BEGIN DATASET EXTRACT
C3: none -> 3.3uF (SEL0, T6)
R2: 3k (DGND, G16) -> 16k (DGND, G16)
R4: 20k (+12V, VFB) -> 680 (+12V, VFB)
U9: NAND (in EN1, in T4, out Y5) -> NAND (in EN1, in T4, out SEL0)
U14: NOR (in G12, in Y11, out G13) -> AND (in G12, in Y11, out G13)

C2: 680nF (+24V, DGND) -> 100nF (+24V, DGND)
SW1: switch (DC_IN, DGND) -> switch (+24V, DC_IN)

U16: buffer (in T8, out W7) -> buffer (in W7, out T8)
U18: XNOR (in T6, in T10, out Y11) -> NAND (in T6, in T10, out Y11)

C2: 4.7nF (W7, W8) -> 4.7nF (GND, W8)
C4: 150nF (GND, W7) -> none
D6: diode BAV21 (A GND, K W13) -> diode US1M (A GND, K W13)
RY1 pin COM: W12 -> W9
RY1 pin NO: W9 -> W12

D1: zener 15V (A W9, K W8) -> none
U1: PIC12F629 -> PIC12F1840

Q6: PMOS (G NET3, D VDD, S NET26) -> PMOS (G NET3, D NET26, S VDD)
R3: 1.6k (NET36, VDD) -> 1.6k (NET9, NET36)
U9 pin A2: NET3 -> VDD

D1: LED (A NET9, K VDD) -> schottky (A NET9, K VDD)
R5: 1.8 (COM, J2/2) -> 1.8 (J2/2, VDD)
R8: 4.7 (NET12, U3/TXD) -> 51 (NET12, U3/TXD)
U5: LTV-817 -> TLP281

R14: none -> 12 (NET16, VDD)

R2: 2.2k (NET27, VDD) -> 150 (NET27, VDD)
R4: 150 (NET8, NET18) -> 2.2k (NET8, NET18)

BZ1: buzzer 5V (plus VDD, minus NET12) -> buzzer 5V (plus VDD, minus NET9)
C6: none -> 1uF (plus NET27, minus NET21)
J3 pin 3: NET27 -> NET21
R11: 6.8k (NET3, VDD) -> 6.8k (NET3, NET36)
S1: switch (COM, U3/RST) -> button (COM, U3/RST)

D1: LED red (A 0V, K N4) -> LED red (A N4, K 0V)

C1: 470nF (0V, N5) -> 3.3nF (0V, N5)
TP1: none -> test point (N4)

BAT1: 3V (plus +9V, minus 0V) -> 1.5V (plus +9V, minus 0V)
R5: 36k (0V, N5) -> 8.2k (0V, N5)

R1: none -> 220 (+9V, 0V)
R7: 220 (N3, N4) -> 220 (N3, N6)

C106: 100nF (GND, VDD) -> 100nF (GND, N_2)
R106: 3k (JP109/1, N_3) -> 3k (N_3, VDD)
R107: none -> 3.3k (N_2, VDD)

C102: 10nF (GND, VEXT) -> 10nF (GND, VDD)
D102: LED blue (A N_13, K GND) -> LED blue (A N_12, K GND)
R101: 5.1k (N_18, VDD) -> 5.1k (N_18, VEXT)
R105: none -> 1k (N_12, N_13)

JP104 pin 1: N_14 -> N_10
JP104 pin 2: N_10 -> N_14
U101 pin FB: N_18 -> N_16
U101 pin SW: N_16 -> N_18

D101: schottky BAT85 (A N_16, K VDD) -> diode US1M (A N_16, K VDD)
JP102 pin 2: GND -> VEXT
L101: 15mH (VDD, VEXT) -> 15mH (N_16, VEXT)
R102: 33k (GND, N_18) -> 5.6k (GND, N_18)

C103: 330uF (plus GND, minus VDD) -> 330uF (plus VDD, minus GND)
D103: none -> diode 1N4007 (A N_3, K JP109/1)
END DATASET EXTRACT
ASSIGNMENT: If a line in the data above includes the string "DGND", copy it.

ANSWER SPACE:
R2: 3k (DGND, G16) -> 16k (DGND, G16)
C2: 680nF (+24V, DGND) -> 100nF (+24V, DGND)
SW1: switch (DC_IN, DGND) -> switch (+24V, DC_IN)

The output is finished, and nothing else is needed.